* **TASK DIRECTIONS**: In the records below, find each line with the word "grey" and copy it.

* **SUPPLIED MATERIAL**:
---

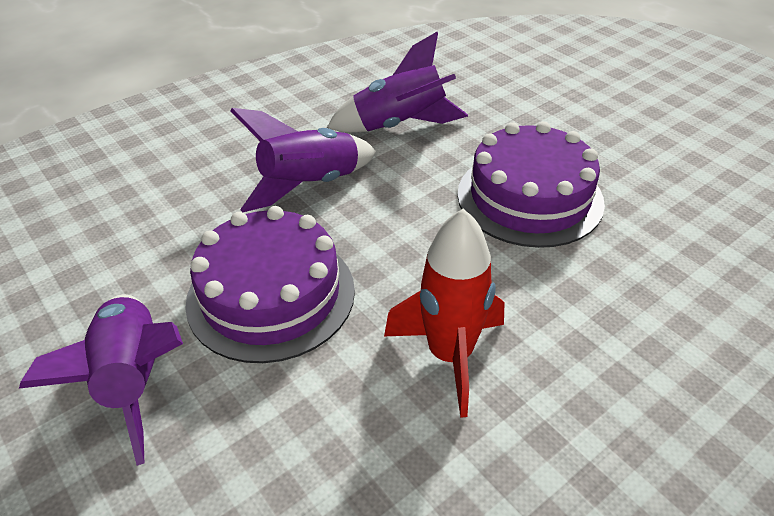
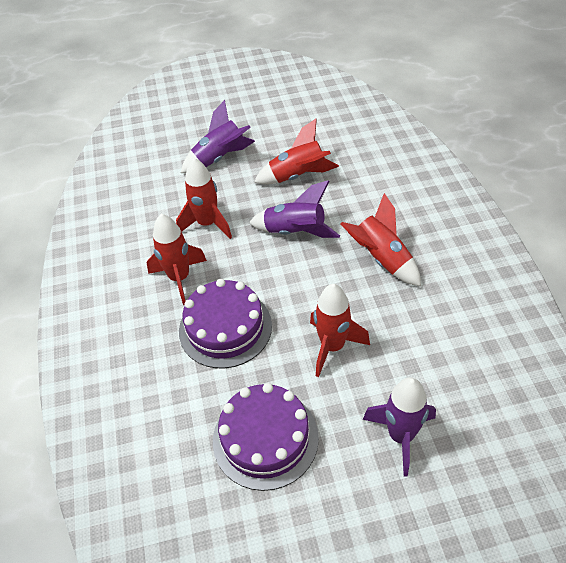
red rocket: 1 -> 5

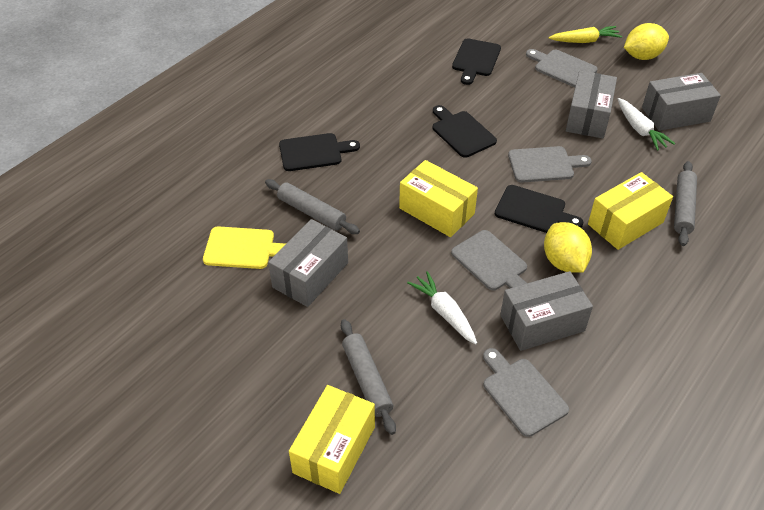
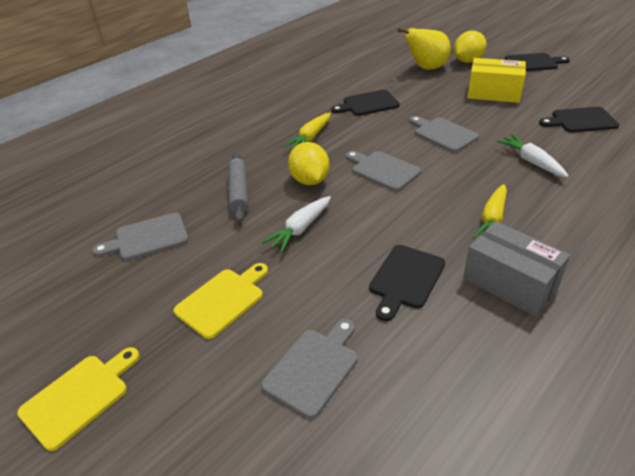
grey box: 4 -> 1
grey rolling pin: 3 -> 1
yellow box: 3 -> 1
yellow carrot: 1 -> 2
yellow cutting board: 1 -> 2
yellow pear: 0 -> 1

---

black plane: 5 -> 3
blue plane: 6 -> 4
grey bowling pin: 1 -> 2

---

* **ANSWER TO THIS EXERCISE**:
grey box: 4 -> 1
grey rolling pin: 3 -> 1
grey bowling pin: 1 -> 2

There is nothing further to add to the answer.